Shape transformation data
━━━━━━━━━━

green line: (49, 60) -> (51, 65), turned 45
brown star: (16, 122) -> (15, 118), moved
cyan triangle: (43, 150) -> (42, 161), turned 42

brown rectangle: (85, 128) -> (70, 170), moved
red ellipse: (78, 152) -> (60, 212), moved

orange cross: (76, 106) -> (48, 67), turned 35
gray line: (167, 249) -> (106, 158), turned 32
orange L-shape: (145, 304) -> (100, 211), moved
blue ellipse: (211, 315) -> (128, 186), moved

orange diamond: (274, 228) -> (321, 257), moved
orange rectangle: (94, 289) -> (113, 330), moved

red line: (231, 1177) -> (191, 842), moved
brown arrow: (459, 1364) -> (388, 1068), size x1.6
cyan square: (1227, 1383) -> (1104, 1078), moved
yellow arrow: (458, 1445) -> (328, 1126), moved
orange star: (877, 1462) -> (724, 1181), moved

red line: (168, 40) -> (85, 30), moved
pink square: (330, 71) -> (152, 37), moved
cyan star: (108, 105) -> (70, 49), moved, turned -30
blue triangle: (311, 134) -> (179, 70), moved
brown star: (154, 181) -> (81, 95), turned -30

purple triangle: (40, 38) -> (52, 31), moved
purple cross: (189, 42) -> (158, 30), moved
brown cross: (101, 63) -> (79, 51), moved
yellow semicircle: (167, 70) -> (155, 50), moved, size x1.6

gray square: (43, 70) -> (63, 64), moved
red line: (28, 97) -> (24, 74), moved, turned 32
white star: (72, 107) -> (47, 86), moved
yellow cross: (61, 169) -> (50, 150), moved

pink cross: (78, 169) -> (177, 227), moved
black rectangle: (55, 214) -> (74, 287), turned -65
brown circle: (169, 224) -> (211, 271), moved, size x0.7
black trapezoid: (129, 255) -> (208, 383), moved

━━━━━━━━━━

PROBLEM TO SOLVE » Write out every record again, exactly as it was written.

WRITTEN RESPONSE »
green line: (49, 60) -> (51, 65), turned 45
brown star: (16, 122) -> (15, 118), moved
cyan triangle: (43, 150) -> (42, 161), turned 42

brown rectangle: (85, 128) -> (70, 170), moved
red ellipse: (78, 152) -> (60, 212), moved

orange cross: (76, 106) -> (48, 67), turned 35
gray line: (167, 249) -> (106, 158), turned 32
orange L-shape: (145, 304) -> (100, 211), moved
blue ellipse: (211, 315) -> (128, 186), moved

orange diamond: (274, 228) -> (321, 257), moved
orange rectangle: (94, 289) -> (113, 330), moved

red line: (231, 1177) -> (191, 842), moved
brown arrow: (459, 1364) -> (388, 1068), size x1.6
cyan square: (1227, 1383) -> (1104, 1078), moved
yellow arrow: (458, 1445) -> (328, 1126), moved
orange star: (877, 1462) -> (724, 1181), moved

red line: (168, 40) -> (85, 30), moved
pink square: (330, 71) -> (152, 37), moved
cyan star: (108, 105) -> (70, 49), moved, turned -30
blue triangle: (311, 134) -> (179, 70), moved
brown star: (154, 181) -> (81, 95), turned -30

purple triangle: (40, 38) -> (52, 31), moved
purple cross: (189, 42) -> (158, 30), moved
brown cross: (101, 63) -> (79, 51), moved
yellow semicircle: (167, 70) -> (155, 50), moved, size x1.6

gray square: (43, 70) -> (63, 64), moved
red line: (28, 97) -> (24, 74), moved, turned 32
white star: (72, 107) -> (47, 86), moved
yellow cross: (61, 169) -> (50, 150), moved

pink cross: (78, 169) -> (177, 227), moved
black rectangle: (55, 214) -> (74, 287), turned -65
brown circle: (169, 224) -> (211, 271), moved, size x0.7
black trapezoid: (129, 255) -> (208, 383), moved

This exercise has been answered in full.